-- TASK DIRECTIONS --
The result should hold only the lines from the one with "bookcase: (98, 549) -> (43, 198), moved" through the final line of the data below, transcribed exactly, pictures left out.

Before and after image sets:
★ ★ ★ ★ ★

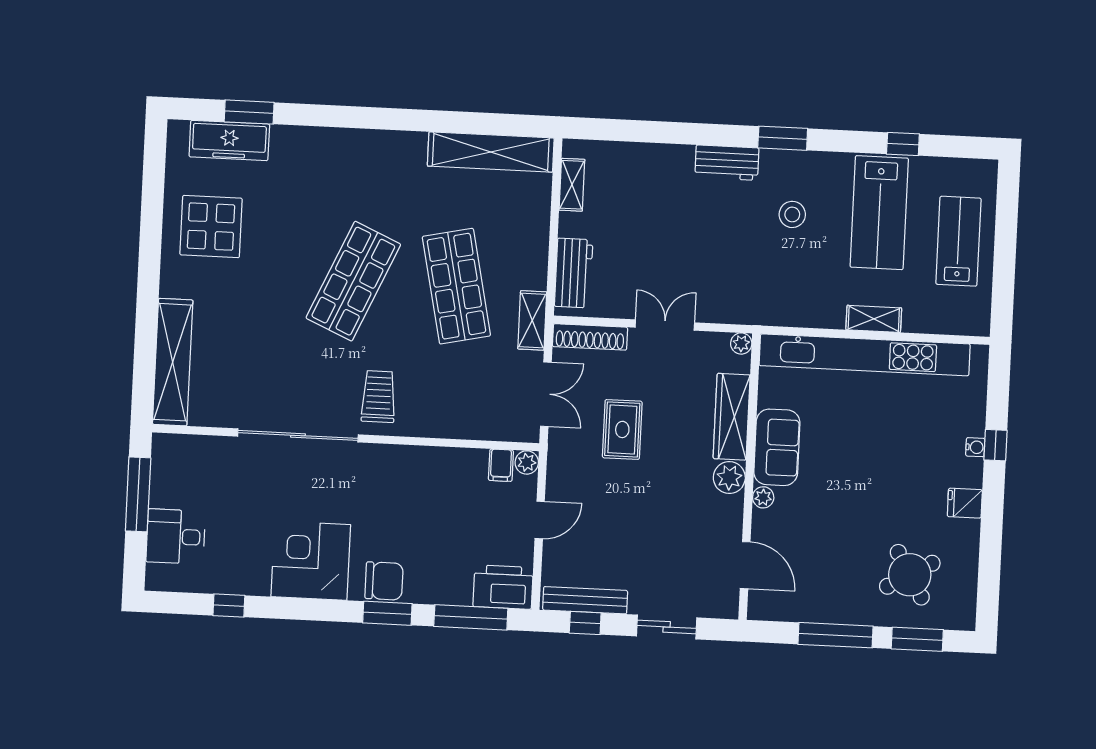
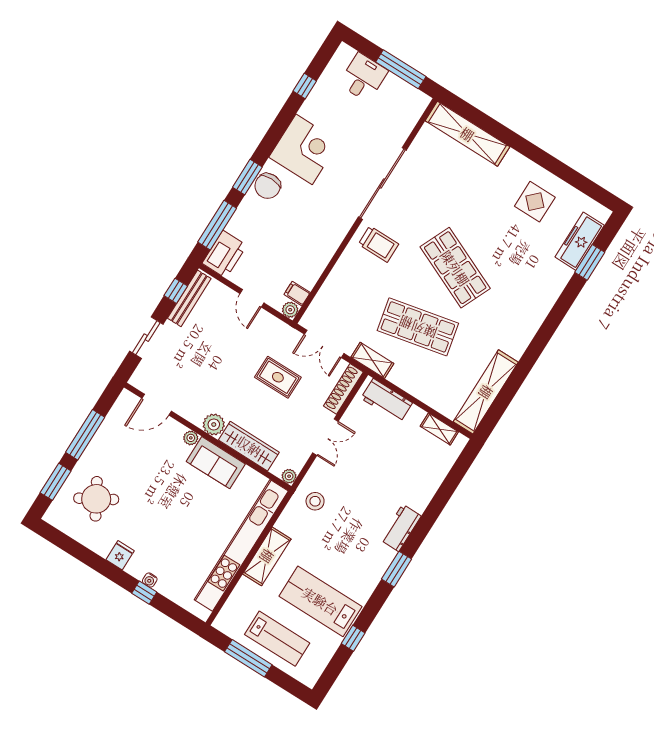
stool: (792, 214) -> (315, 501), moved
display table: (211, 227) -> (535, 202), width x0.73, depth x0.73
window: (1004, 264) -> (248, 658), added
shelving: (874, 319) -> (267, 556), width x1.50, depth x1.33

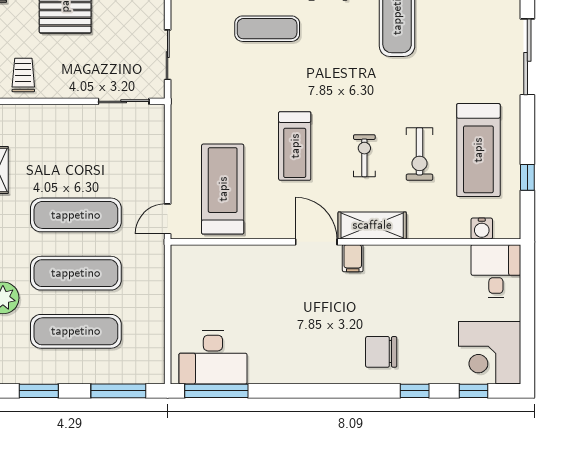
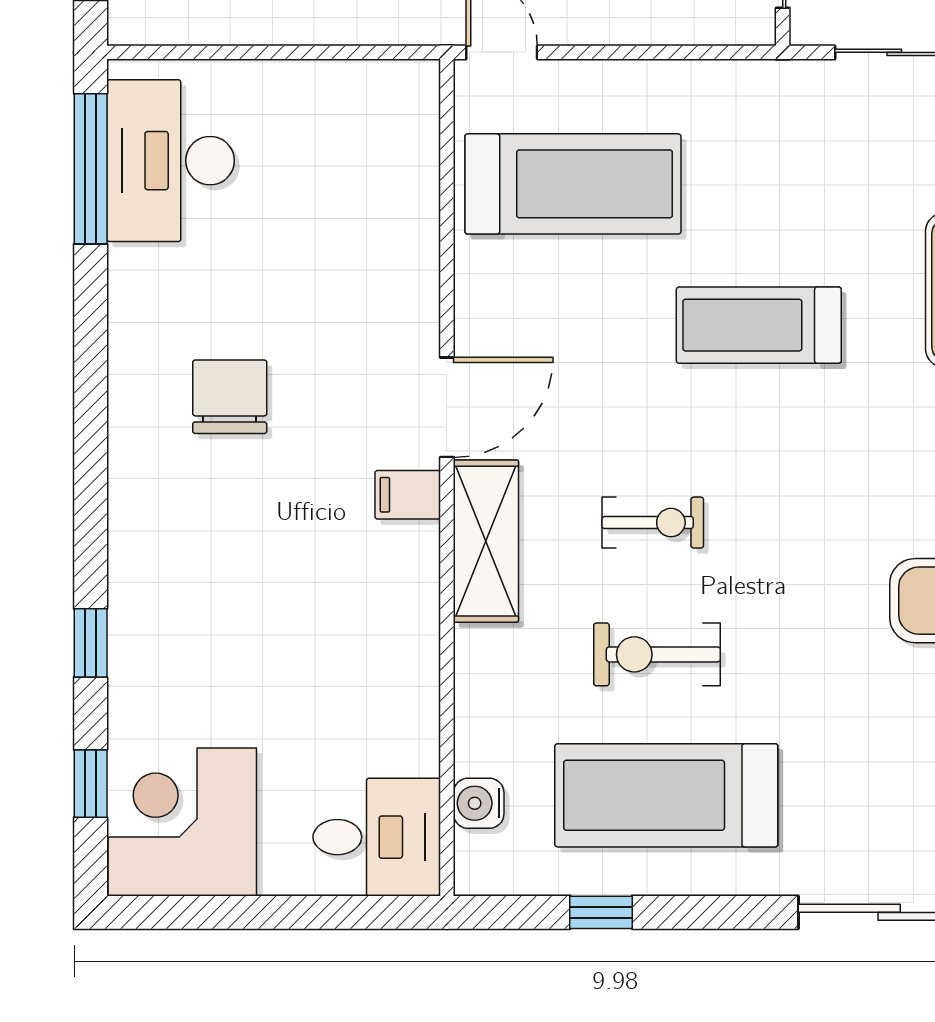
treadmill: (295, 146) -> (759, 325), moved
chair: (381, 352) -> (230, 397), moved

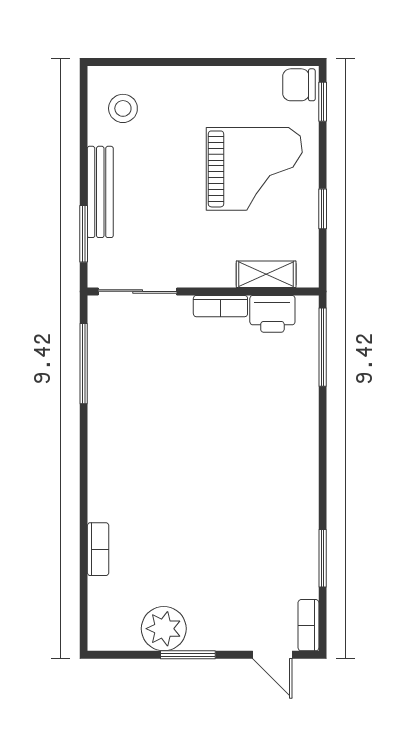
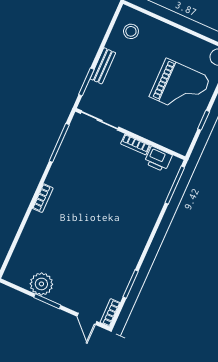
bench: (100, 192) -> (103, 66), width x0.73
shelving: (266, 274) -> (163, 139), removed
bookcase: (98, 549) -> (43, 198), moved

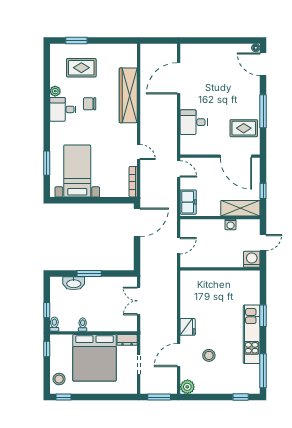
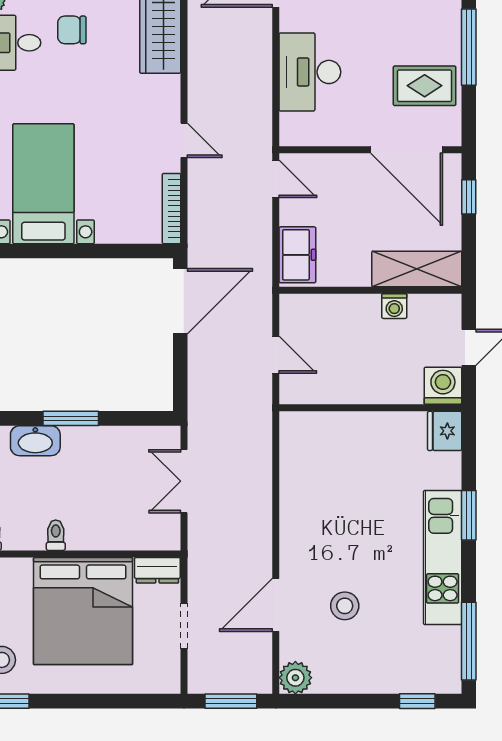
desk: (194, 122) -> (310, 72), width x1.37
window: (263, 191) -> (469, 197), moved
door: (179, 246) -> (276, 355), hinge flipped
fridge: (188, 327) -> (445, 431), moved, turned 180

★ ★ ★ ★ ★

-- SOLUTION TO THIS PROBLEM --
bookcase: (98, 549) -> (43, 198), moved

desk: (194, 122) -> (310, 72), width x1.37
window: (263, 191) -> (469, 197), moved
door: (179, 246) -> (276, 355), hinge flipped
fridge: (188, 327) -> (445, 431), moved, turned 180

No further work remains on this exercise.